### Supplied material
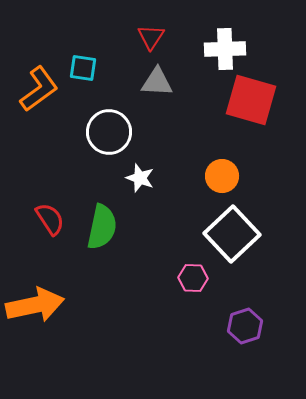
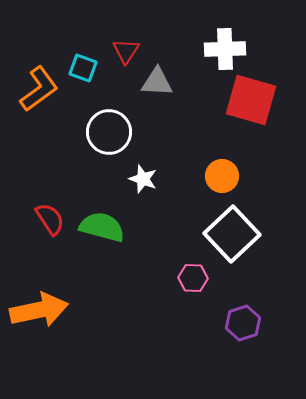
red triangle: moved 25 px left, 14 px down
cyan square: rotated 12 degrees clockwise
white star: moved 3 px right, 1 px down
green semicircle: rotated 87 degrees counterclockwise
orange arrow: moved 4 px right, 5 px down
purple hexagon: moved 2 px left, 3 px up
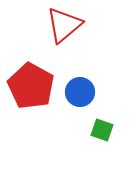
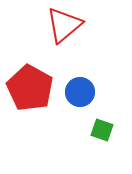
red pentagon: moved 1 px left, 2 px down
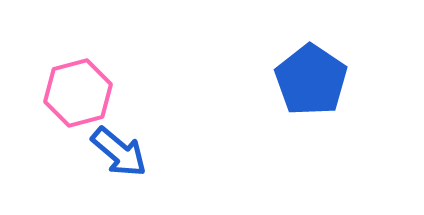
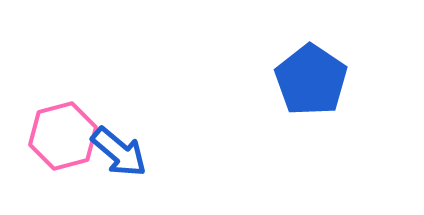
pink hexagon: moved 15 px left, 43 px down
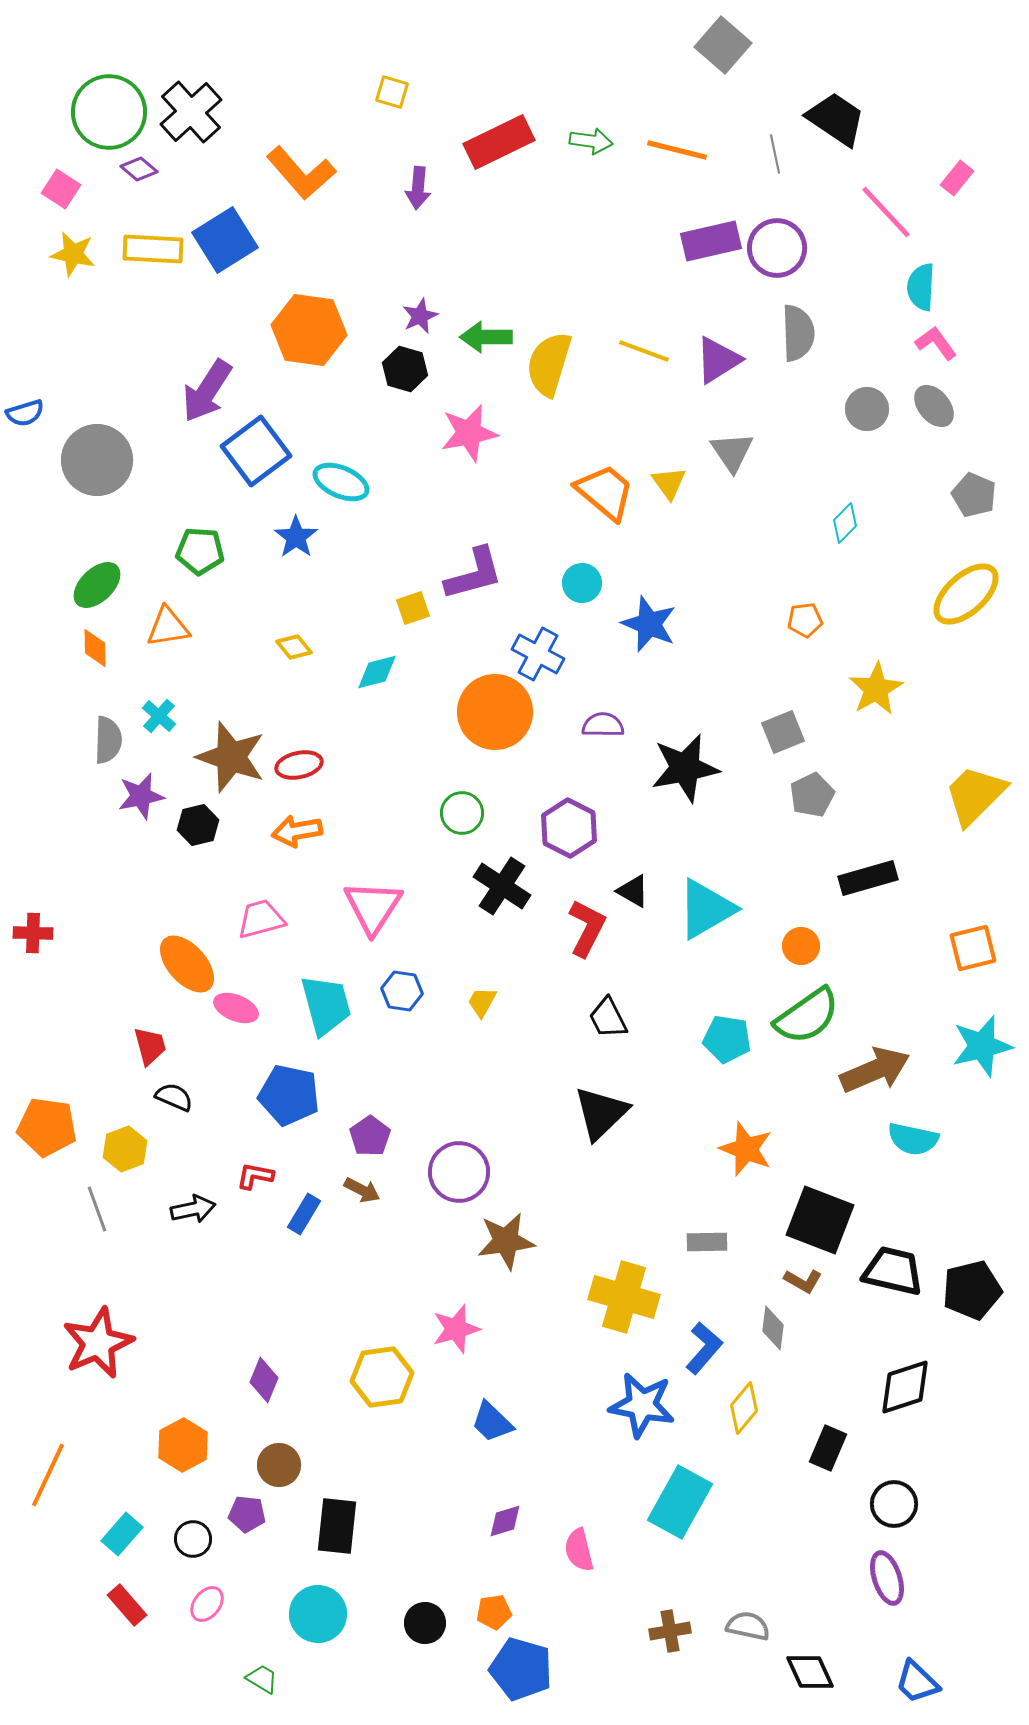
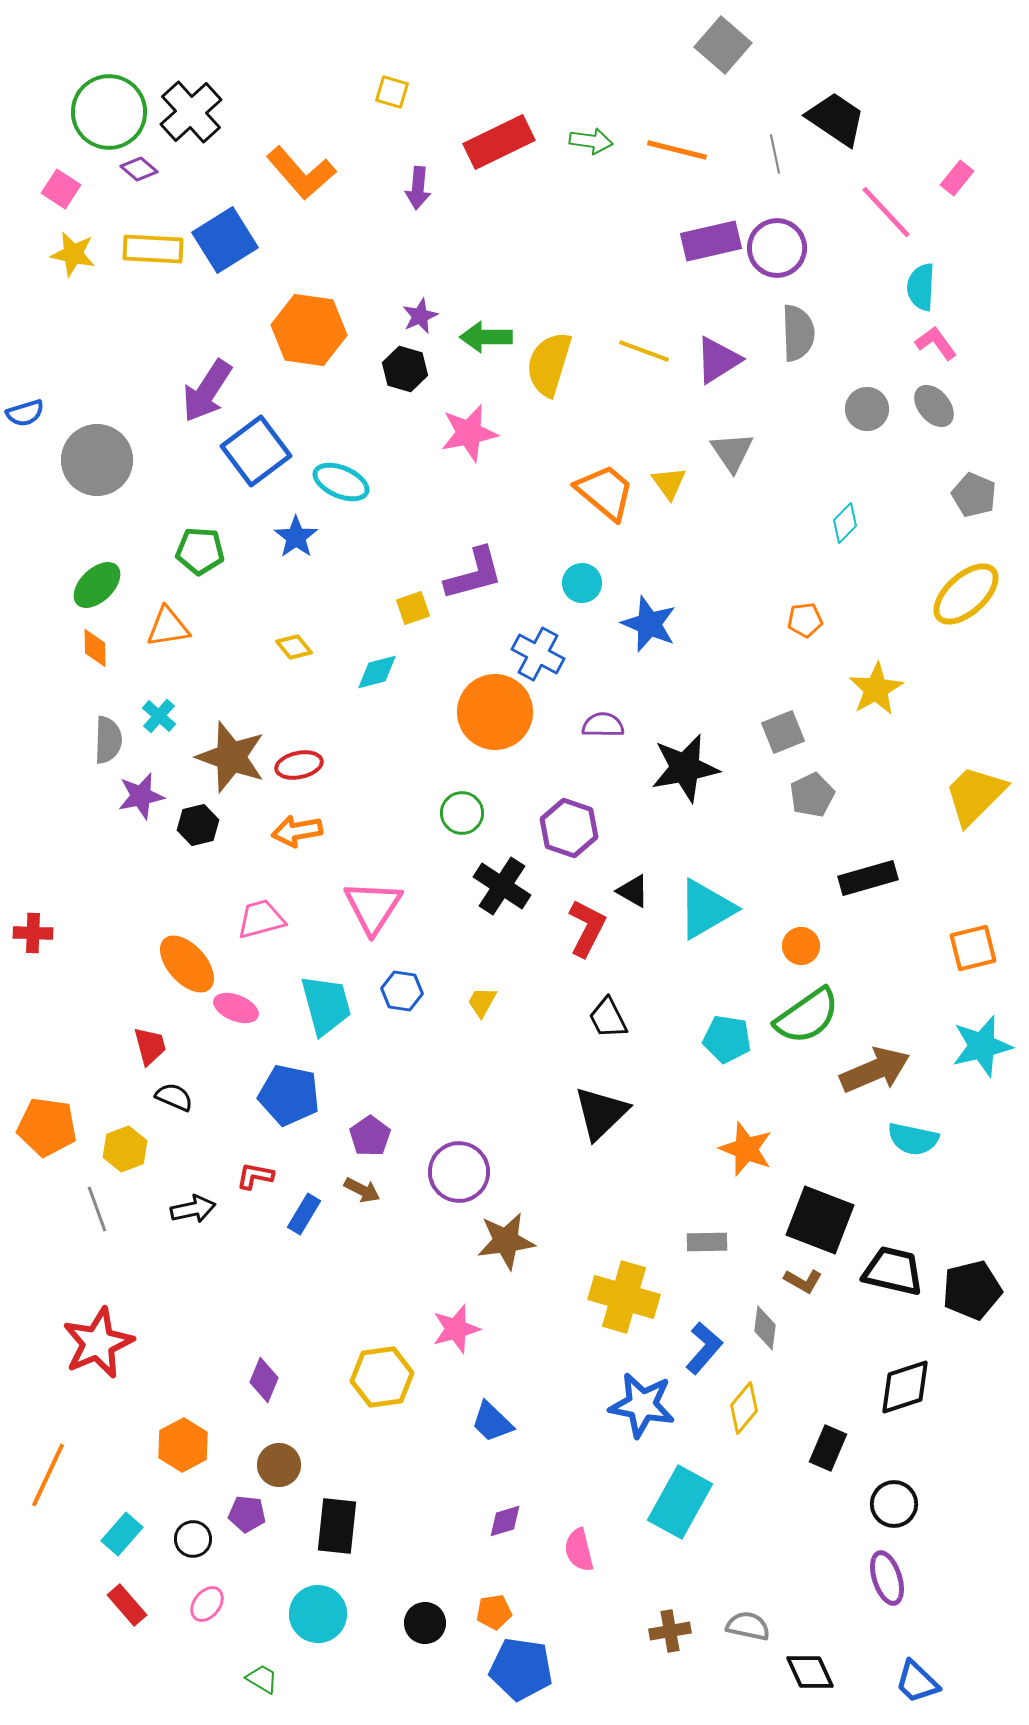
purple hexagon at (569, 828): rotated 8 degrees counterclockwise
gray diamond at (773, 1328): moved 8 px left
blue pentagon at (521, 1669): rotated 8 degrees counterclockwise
######
What you are asked to do: Working from the records above, tally the lines that contain "moved" and give only the total.

Task response: 7